Task instructions :: Copy every row below word for word, keeping their order and adding nothing.

— Start Available records —

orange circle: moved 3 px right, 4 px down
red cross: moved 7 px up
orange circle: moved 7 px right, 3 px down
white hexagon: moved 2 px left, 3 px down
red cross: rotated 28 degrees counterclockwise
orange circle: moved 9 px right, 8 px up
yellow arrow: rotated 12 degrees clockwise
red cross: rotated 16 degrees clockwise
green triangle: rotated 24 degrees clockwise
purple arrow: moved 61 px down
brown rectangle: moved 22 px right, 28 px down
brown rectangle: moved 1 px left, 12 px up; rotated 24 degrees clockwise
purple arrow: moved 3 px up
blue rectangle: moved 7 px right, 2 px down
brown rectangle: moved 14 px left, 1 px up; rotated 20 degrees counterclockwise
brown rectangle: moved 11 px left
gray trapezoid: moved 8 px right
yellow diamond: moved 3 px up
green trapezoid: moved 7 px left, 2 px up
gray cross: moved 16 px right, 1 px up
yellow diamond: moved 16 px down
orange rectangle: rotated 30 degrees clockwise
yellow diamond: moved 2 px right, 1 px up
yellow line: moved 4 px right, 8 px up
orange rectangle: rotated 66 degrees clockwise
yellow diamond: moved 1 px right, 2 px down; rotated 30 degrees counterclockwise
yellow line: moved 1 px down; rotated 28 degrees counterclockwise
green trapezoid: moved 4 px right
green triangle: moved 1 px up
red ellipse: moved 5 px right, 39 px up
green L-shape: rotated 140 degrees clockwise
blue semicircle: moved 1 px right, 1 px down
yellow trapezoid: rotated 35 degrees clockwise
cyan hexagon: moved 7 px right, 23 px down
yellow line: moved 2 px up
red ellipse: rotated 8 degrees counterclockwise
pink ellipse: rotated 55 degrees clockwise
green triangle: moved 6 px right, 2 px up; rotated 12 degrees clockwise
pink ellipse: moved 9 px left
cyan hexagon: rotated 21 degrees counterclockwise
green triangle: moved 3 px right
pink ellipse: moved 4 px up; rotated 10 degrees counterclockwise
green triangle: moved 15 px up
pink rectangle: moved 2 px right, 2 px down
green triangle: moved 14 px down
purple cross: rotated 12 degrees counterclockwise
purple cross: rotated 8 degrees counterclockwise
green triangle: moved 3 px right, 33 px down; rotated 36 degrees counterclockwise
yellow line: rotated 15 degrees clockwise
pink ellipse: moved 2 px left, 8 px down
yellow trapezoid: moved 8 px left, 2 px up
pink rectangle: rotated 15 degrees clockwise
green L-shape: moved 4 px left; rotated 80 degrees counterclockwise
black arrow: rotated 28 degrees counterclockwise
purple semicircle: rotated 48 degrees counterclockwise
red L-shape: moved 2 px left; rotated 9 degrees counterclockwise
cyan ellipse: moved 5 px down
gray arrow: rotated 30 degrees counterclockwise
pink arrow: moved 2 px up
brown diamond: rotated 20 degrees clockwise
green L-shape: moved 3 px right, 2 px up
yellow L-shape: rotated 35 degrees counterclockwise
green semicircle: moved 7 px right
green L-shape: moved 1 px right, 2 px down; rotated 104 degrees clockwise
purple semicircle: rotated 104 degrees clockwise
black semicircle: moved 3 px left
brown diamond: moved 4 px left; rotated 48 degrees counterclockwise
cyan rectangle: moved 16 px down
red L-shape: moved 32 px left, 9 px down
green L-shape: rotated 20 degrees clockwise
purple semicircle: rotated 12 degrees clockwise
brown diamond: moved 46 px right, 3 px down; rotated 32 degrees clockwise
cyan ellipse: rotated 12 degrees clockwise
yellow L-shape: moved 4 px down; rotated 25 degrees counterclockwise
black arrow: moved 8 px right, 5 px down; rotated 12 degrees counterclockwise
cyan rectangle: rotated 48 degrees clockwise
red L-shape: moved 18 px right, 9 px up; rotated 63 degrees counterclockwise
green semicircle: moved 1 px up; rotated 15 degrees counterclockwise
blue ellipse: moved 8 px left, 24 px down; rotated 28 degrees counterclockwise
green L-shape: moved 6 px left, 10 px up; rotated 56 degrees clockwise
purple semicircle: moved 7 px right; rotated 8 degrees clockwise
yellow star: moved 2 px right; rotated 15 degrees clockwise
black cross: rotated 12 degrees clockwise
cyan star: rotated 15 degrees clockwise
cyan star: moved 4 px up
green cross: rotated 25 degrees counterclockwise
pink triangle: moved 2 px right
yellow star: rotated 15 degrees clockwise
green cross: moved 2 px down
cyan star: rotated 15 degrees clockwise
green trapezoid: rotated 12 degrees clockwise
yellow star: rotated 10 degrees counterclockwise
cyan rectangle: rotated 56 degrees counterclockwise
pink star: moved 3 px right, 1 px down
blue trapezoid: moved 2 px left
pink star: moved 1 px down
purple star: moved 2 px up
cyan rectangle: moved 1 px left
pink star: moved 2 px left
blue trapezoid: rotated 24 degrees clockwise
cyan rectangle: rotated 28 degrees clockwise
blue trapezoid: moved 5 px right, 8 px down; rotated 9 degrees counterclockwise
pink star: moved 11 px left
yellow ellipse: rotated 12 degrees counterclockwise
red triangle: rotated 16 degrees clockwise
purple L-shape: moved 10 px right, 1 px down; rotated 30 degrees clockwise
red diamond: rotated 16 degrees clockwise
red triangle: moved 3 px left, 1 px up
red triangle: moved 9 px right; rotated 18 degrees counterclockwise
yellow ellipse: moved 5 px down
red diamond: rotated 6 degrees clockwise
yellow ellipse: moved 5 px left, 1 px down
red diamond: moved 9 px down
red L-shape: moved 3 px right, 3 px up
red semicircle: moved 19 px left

— End Available records —

Exercise output ::
orange circle: moved 3 px right, 4 px down
red cross: moved 7 px up
orange circle: moved 7 px right, 3 px down
white hexagon: moved 2 px left, 3 px down
red cross: rotated 28 degrees counterclockwise
orange circle: moved 9 px right, 8 px up
yellow arrow: rotated 12 degrees clockwise
red cross: rotated 16 degrees clockwise
green triangle: rotated 24 degrees clockwise
purple arrow: moved 61 px down
brown rectangle: moved 22 px right, 28 px down
brown rectangle: moved 1 px left, 12 px up; rotated 24 degrees clockwise
purple arrow: moved 3 px up
blue rectangle: moved 7 px right, 2 px down
brown rectangle: moved 14 px left, 1 px up; rotated 20 degrees counterclockwise
brown rectangle: moved 11 px left
gray trapezoid: moved 8 px right
yellow diamond: moved 3 px up
green trapezoid: moved 7 px left, 2 px up
gray cross: moved 16 px right, 1 px up
yellow diamond: moved 16 px down
orange rectangle: rotated 30 degrees clockwise
yellow diamond: moved 2 px right, 1 px up
yellow line: moved 4 px right, 8 px up
orange rectangle: rotated 66 degrees clockwise
yellow diamond: moved 1 px right, 2 px down; rotated 30 degrees counterclockwise
yellow line: moved 1 px down; rotated 28 degrees counterclockwise
green trapezoid: moved 4 px right
green triangle: moved 1 px up
red ellipse: moved 5 px right, 39 px up
green L-shape: rotated 140 degrees clockwise
blue semicircle: moved 1 px right, 1 px down
yellow trapezoid: rotated 35 degrees clockwise
cyan hexagon: moved 7 px right, 23 px down
yellow line: moved 2 px up
red ellipse: rotated 8 degrees counterclockwise
pink ellipse: rotated 55 degrees clockwise
green triangle: moved 6 px right, 2 px up; rotated 12 degrees clockwise
pink ellipse: moved 9 px left
cyan hexagon: rotated 21 degrees counterclockwise
green triangle: moved 3 px right
pink ellipse: moved 4 px up; rotated 10 degrees counterclockwise
green triangle: moved 15 px up
pink rectangle: moved 2 px right, 2 px down
green triangle: moved 14 px down
purple cross: rotated 12 degrees counterclockwise
purple cross: rotated 8 degrees counterclockwise
green triangle: moved 3 px right, 33 px down; rotated 36 degrees counterclockwise
yellow line: rotated 15 degrees clockwise
pink ellipse: moved 2 px left, 8 px down
yellow trapezoid: moved 8 px left, 2 px up
pink rectangle: rotated 15 degrees clockwise
green L-shape: moved 4 px left; rotated 80 degrees counterclockwise
black arrow: rotated 28 degrees counterclockwise
purple semicircle: rotated 48 degrees counterclockwise
red L-shape: moved 2 px left; rotated 9 degrees counterclockwise
cyan ellipse: moved 5 px down
gray arrow: rotated 30 degrees counterclockwise
pink arrow: moved 2 px up
brown diamond: rotated 20 degrees clockwise
green L-shape: moved 3 px right, 2 px up
yellow L-shape: rotated 35 degrees counterclockwise
green semicircle: moved 7 px right
green L-shape: moved 1 px right, 2 px down; rotated 104 degrees clockwise
purple semicircle: rotated 104 degrees clockwise
black semicircle: moved 3 px left
brown diamond: moved 4 px left; rotated 48 degrees counterclockwise
cyan rectangle: moved 16 px down
red L-shape: moved 32 px left, 9 px down
green L-shape: rotated 20 degrees clockwise
purple semicircle: rotated 12 degrees clockwise
brown diamond: moved 46 px right, 3 px down; rotated 32 degrees clockwise
cyan ellipse: rotated 12 degrees clockwise
yellow L-shape: moved 4 px down; rotated 25 degrees counterclockwise
black arrow: moved 8 px right, 5 px down; rotated 12 degrees counterclockwise
cyan rectangle: rotated 48 degrees clockwise
red L-shape: moved 18 px right, 9 px up; rotated 63 degrees counterclockwise
green semicircle: moved 1 px up; rotated 15 degrees counterclockwise
blue ellipse: moved 8 px left, 24 px down; rotated 28 degrees counterclockwise
green L-shape: moved 6 px left, 10 px up; rotated 56 degrees clockwise
purple semicircle: moved 7 px right; rotated 8 degrees clockwise
yellow star: moved 2 px right; rotated 15 degrees clockwise
black cross: rotated 12 degrees clockwise
cyan star: rotated 15 degrees clockwise
cyan star: moved 4 px up
green cross: rotated 25 degrees counterclockwise
pink triangle: moved 2 px right
yellow star: rotated 15 degrees clockwise
green cross: moved 2 px down
cyan star: rotated 15 degrees clockwise
green trapezoid: rotated 12 degrees clockwise
yellow star: rotated 10 degrees counterclockwise
cyan rectangle: rotated 56 degrees counterclockwise
pink star: moved 3 px right, 1 px down
blue trapezoid: moved 2 px left
pink star: moved 1 px down
purple star: moved 2 px up
cyan rectangle: moved 1 px left
pink star: moved 2 px left
blue trapezoid: rotated 24 degrees clockwise
cyan rectangle: rotated 28 degrees clockwise
blue trapezoid: moved 5 px right, 8 px down; rotated 9 degrees counterclockwise
pink star: moved 11 px left
yellow ellipse: rotated 12 degrees counterclockwise
red triangle: rotated 16 degrees clockwise
purple L-shape: moved 10 px right, 1 px down; rotated 30 degrees clockwise
red diamond: rotated 16 degrees clockwise
red triangle: moved 3 px left, 1 px up
red triangle: moved 9 px right; rotated 18 degrees counterclockwise
yellow ellipse: moved 5 px down
red diamond: rotated 6 degrees clockwise
yellow ellipse: moved 5 px left, 1 px down
red diamond: moved 9 px down
red L-shape: moved 3 px right, 3 px up
red semicircle: moved 19 px left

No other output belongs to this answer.